## AIM OF THE TASK:
Your answer must be an exact copy of the data below, minus any pictures.

Object state comparisons
┌──
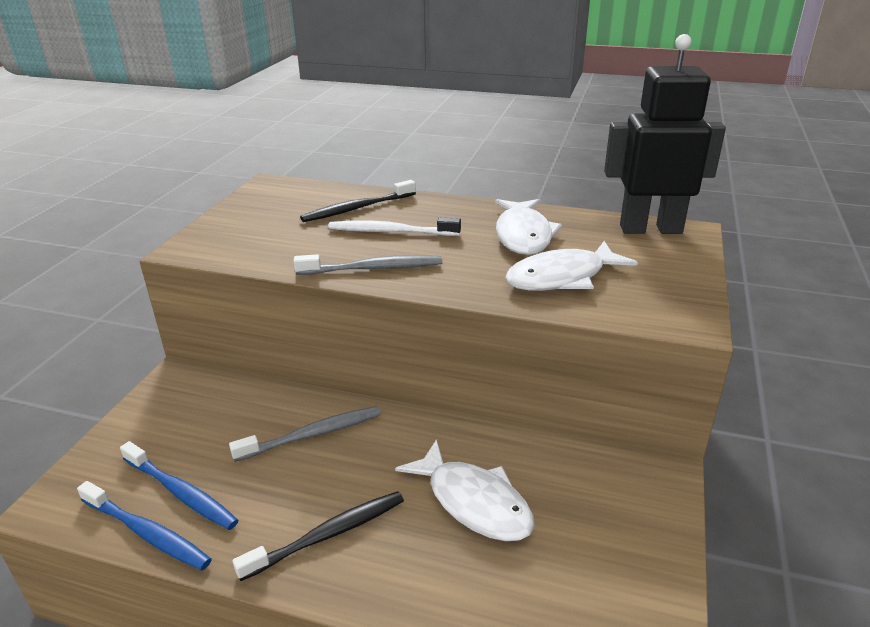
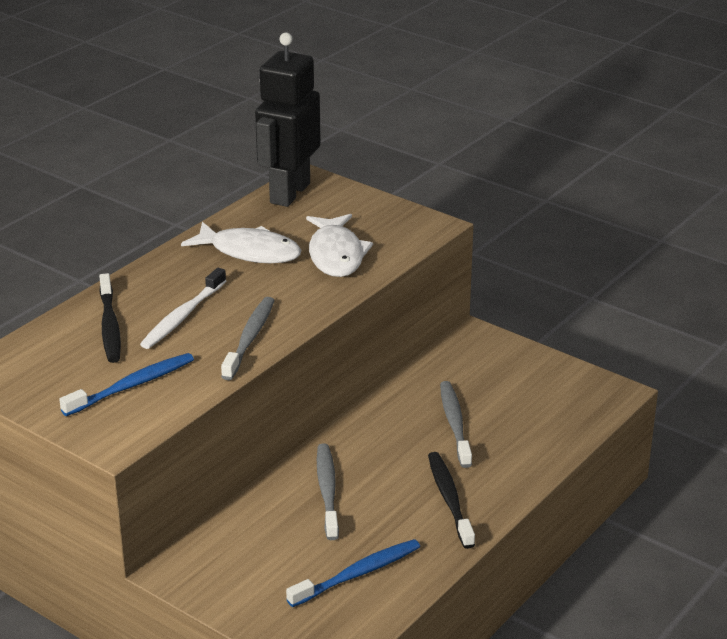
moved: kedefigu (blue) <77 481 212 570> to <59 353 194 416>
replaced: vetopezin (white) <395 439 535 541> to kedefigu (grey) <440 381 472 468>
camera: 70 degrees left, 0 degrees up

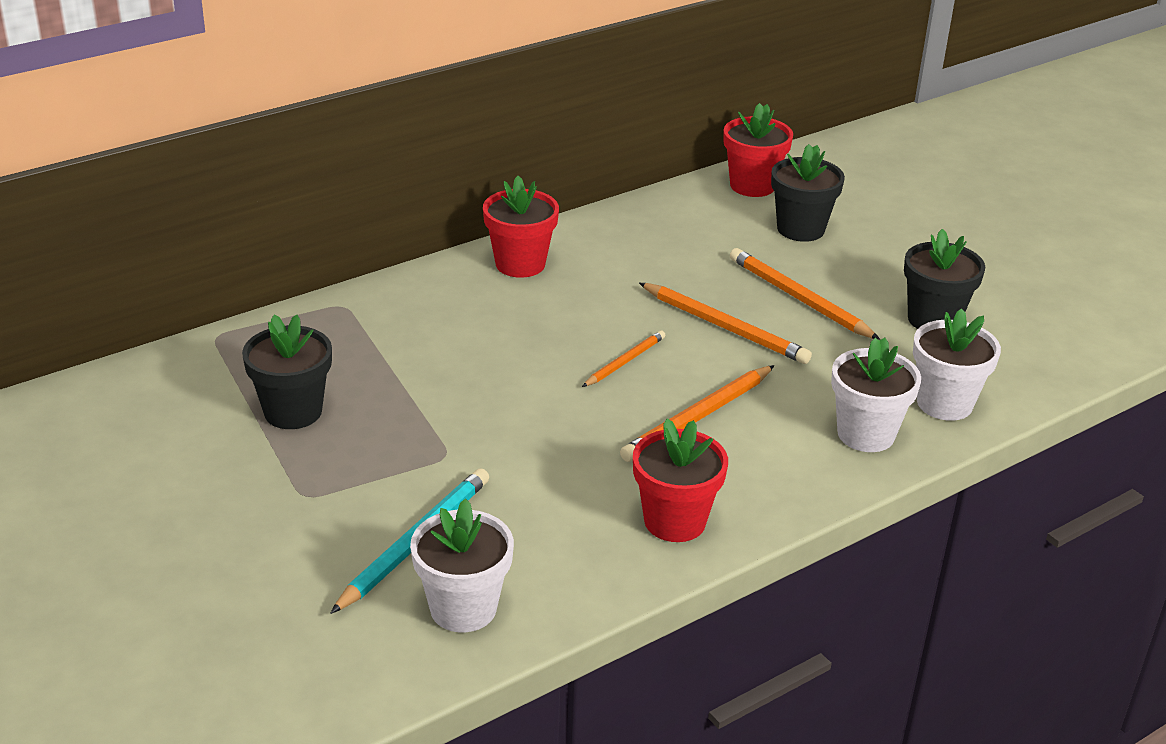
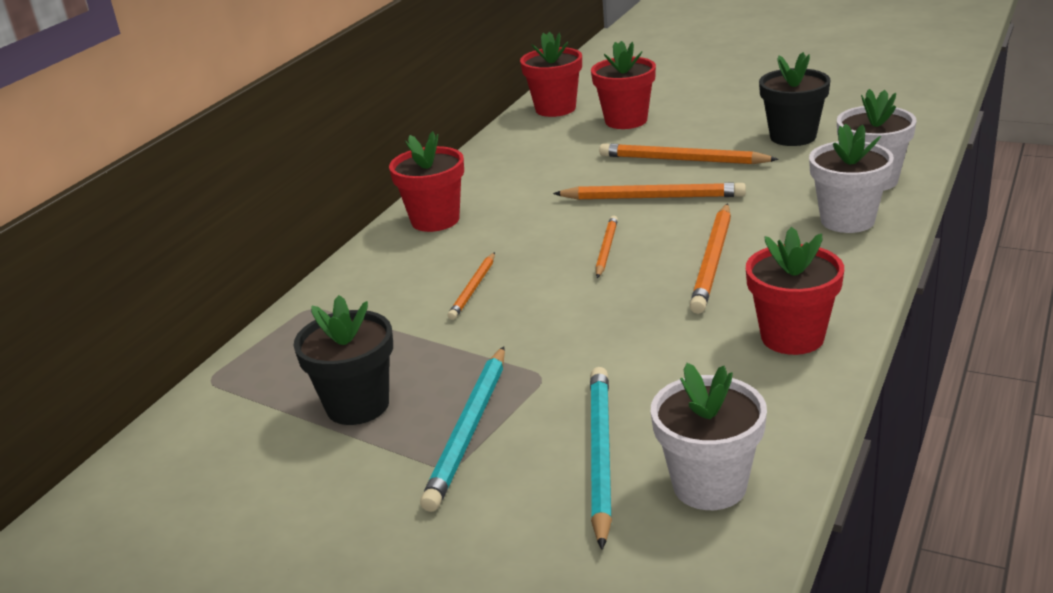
added: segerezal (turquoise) <420 346 505 512>; segerezal (orange) <448 252 495 320>
recoloured: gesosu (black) <771 144 845 242> to gesosu (red) <591 41 656 129>
camera: 25 degrees left, 5 degrees down

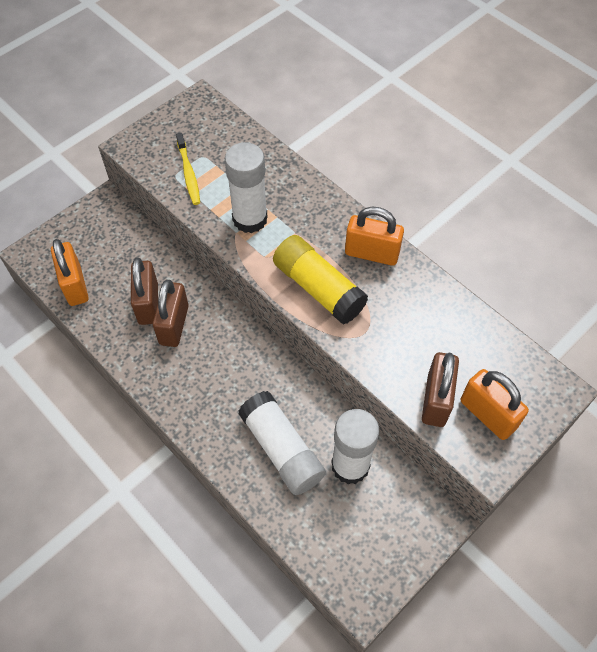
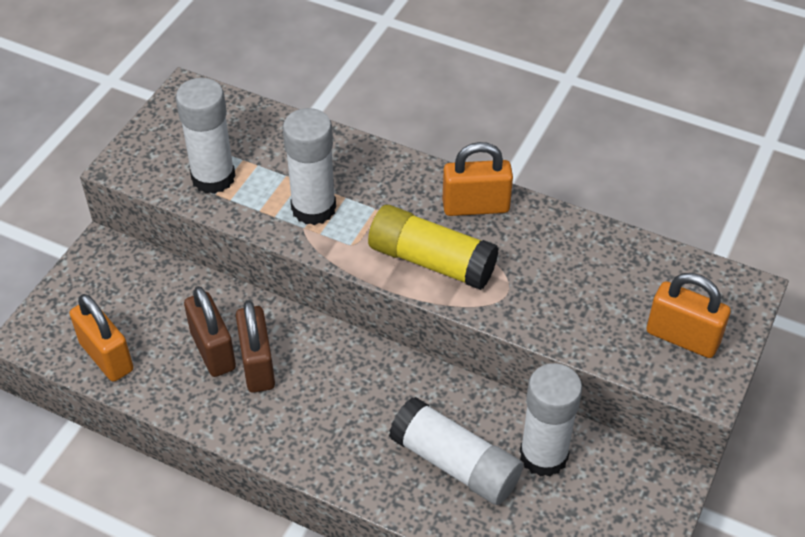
removed: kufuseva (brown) <422 352 459 427>
replaced: kedefigu (yellow) <176 133 200 205> to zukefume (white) <176 78 236 194>
camera: 20 degrees left, 10 degrees down

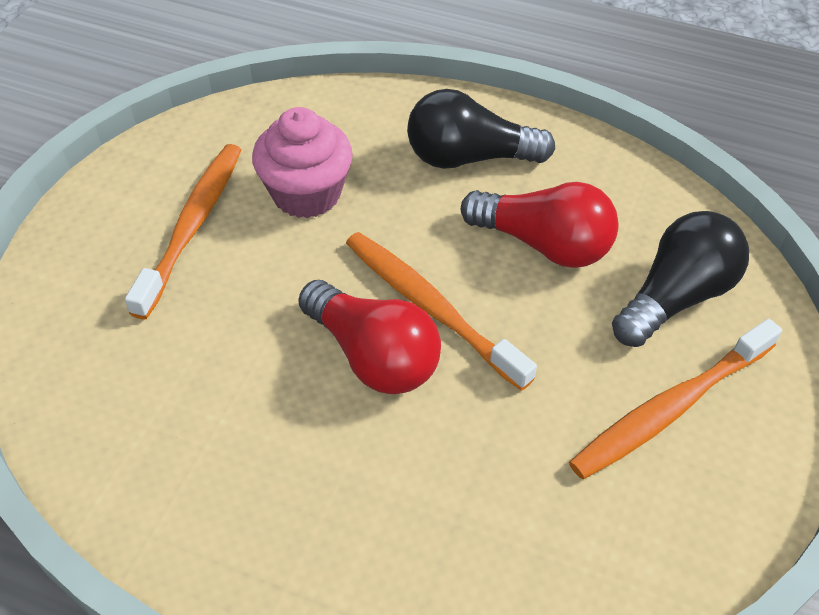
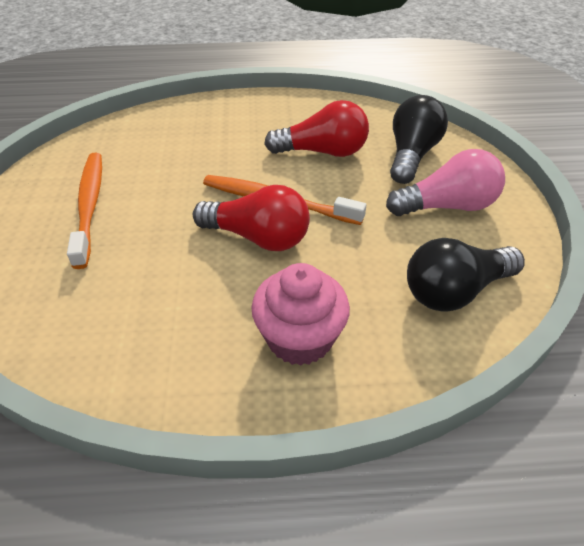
moved: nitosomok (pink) <252 107 353 218> to <251 263 350 366>; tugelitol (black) <407 89 555 169> to <407 238 525 312>
replaced: kedefigu (orange) <569 319 782 479> to tugelitol (pink) <386 149 505 216>
camera: 25 degrees left, 5 degrees down

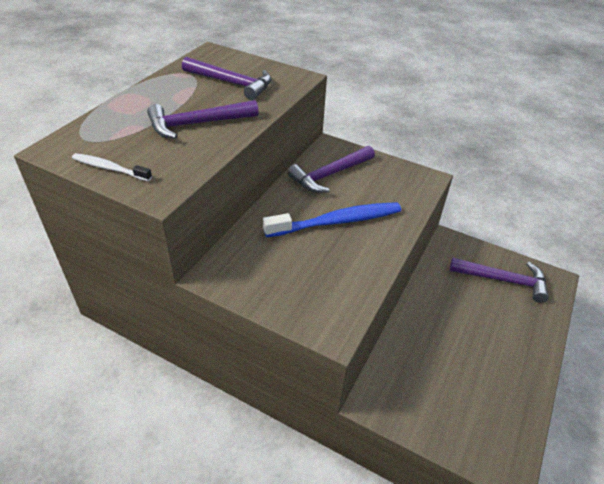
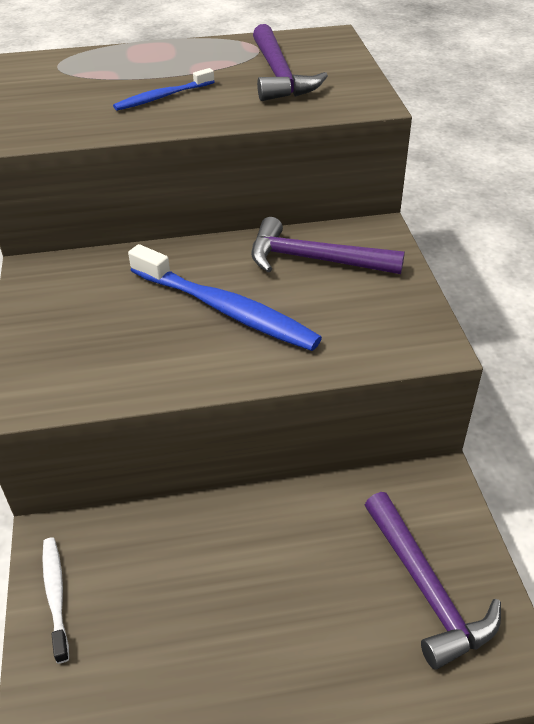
moved: kedefigu (white) <72 153 152 181> to <42 538 69 664>
replaced: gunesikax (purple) <147 100 259 139> to kedefigu (blue) <113 68 214 111>
camera: 55 degrees right, 0 degrees up

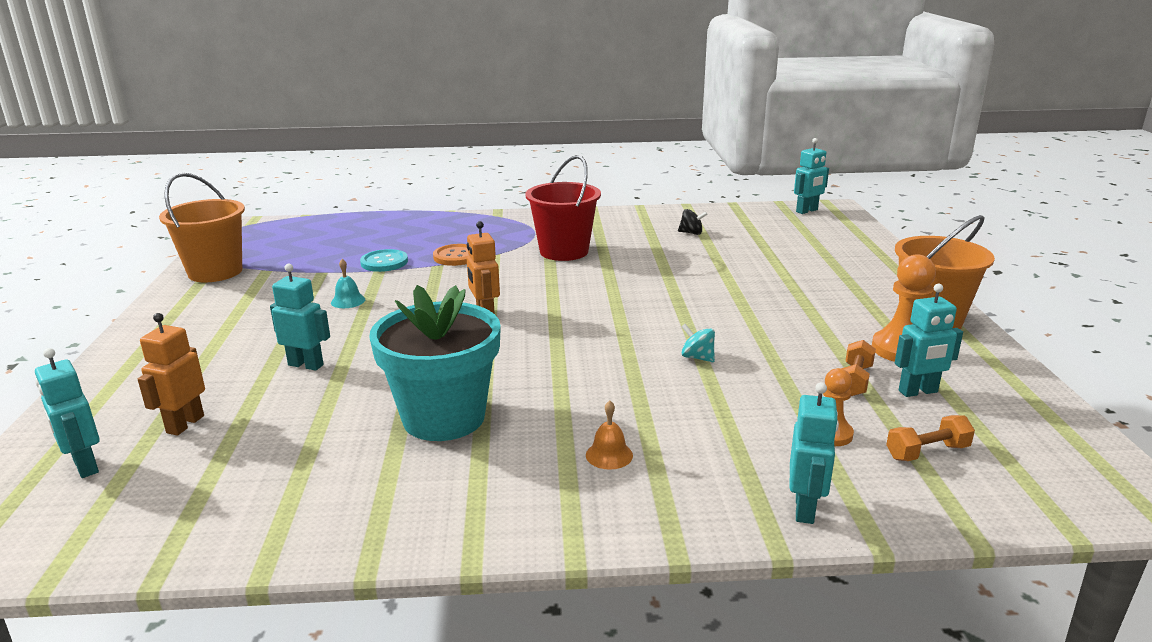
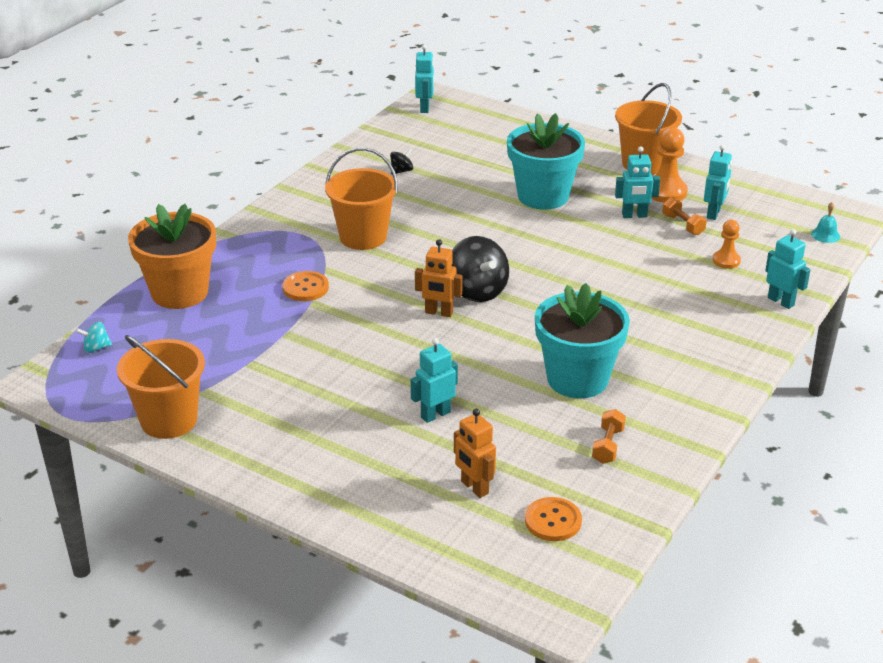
removed: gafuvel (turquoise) <360 249 408 272>; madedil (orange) <586 401 633 470>
added: gesosu (orange) <128 204 216 309>; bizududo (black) <452 236 509 302>; gesosu (turquoise) <507 113 585 210>; gafuvel (orange) <525 497 582 541>
moved: bizududo (turquoise) <681 324 715 362> to <76 322 112 353>; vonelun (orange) <886 415 975 461> to <592 409 626 464>; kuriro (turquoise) <35 348 100 478> to <615 146 660 218>; madedil (turquoise) <331 259 365 308> to <811 202 840 243>
recoloured: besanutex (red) <525 155 601 261> to besanutex (orange) <325 148 398 250>
camera: 55 degrees left, 10 degrees up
└──
## RESULT FOR THIS TASK:
moved: kedefigu (blue) <77 481 212 570> to <59 353 194 416>
replaced: vetopezin (white) <395 439 535 541> to kedefigu (grey) <440 381 472 468>
camera: 70 degrees left, 0 degrees up

added: segerezal (turquoise) <420 346 505 512>; segerezal (orange) <448 252 495 320>
recoloured: gesosu (black) <771 144 845 242> to gesosu (red) <591 41 656 129>
camera: 25 degrees left, 5 degrees down

removed: kufuseva (brown) <422 352 459 427>
replaced: kedefigu (yellow) <176 133 200 205> to zukefume (white) <176 78 236 194>
camera: 20 degrees left, 10 degrees down

moved: nitosomok (pink) <252 107 353 218> to <251 263 350 366>; tugelitol (black) <407 89 555 169> to <407 238 525 312>
replaced: kedefigu (orange) <569 319 782 479> to tugelitol (pink) <386 149 505 216>
camera: 25 degrees left, 5 degrees down

moved: kedefigu (white) <72 153 152 181> to <42 538 69 664>
replaced: gunesikax (purple) <147 100 259 139> to kedefigu (blue) <113 68 214 111>
camera: 55 degrees right, 0 degrees up

removed: gafuvel (turquoise) <360 249 408 272>; madedil (orange) <586 401 633 470>
added: gesosu (orange) <128 204 216 309>; bizududo (black) <452 236 509 302>; gesosu (turquoise) <507 113 585 210>; gafuvel (orange) <525 497 582 541>
moved: bizududo (turquoise) <681 324 715 362> to <76 322 112 353>; vonelun (orange) <886 415 975 461> to <592 409 626 464>; kuriro (turquoise) <35 348 100 478> to <615 146 660 218>; madedil (turquoise) <331 259 365 308> to <811 202 840 243>
recoloured: besanutex (red) <525 155 601 261> to besanutex (orange) <325 148 398 250>
camera: 55 degrees left, 10 degrees up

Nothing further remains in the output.